(Extracted data entries)
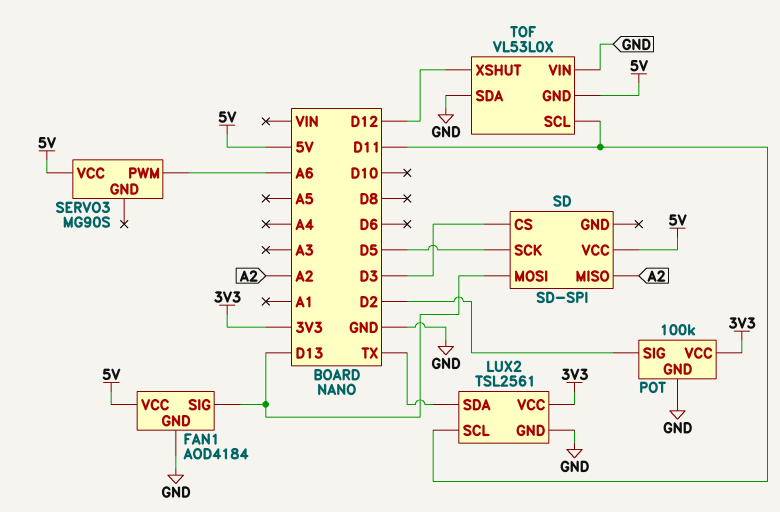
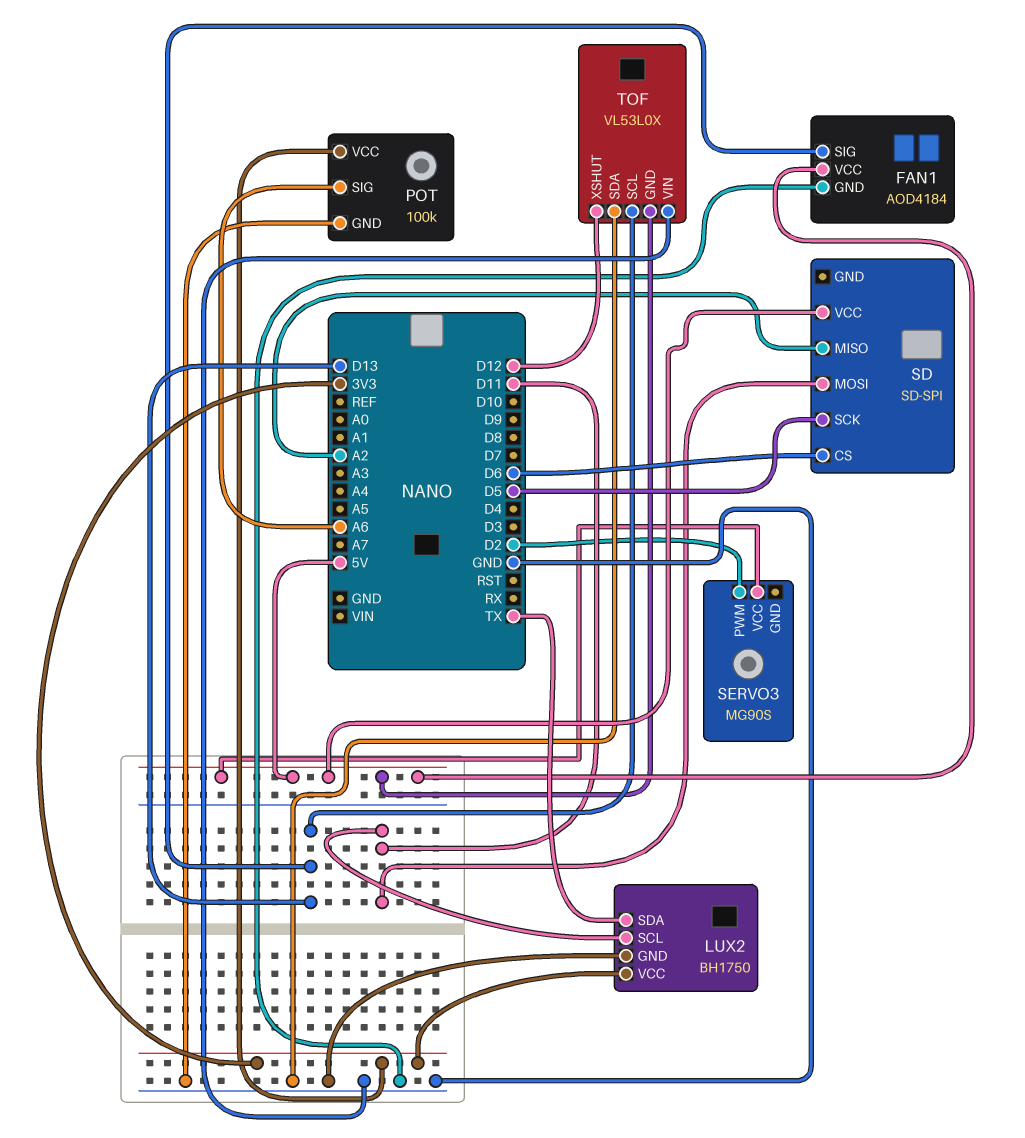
LUX2: TSL2561 -> BH1750
POT pin SIG: D2 -> A6
SD pin CS: D3 -> D6
SD pin MOSI: D13 -> D11
SERVO3 pin PWM: A6 -> D2
TOF pin SCL: D11 -> D13

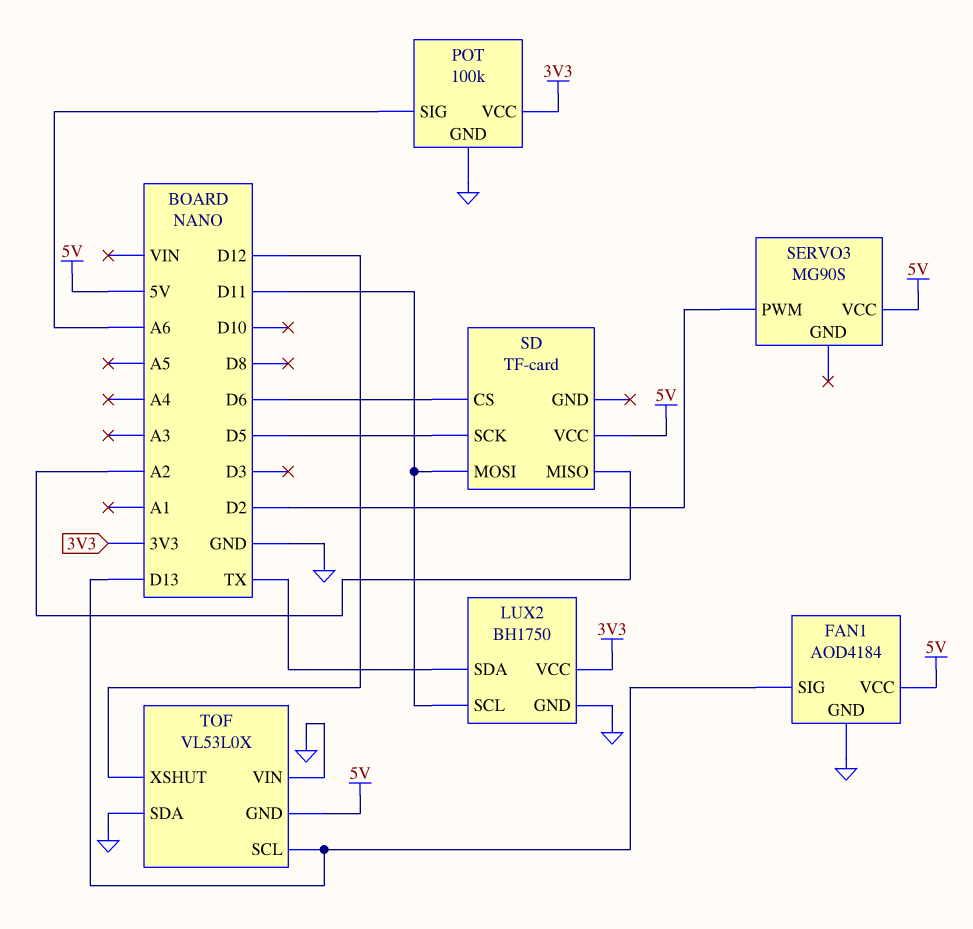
SD: SD-SPI -> TF-card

Exercise description ::
Would you print all the entries again exactly, minus any pictures?

Task response ::
LUX2: TSL2561 -> BH1750
POT pin SIG: D2 -> A6
SD pin CS: D3 -> D6
SD pin MOSI: D13 -> D11
SERVO3 pin PWM: A6 -> D2
TOF pin SCL: D11 -> D13

SD: SD-SPI -> TF-card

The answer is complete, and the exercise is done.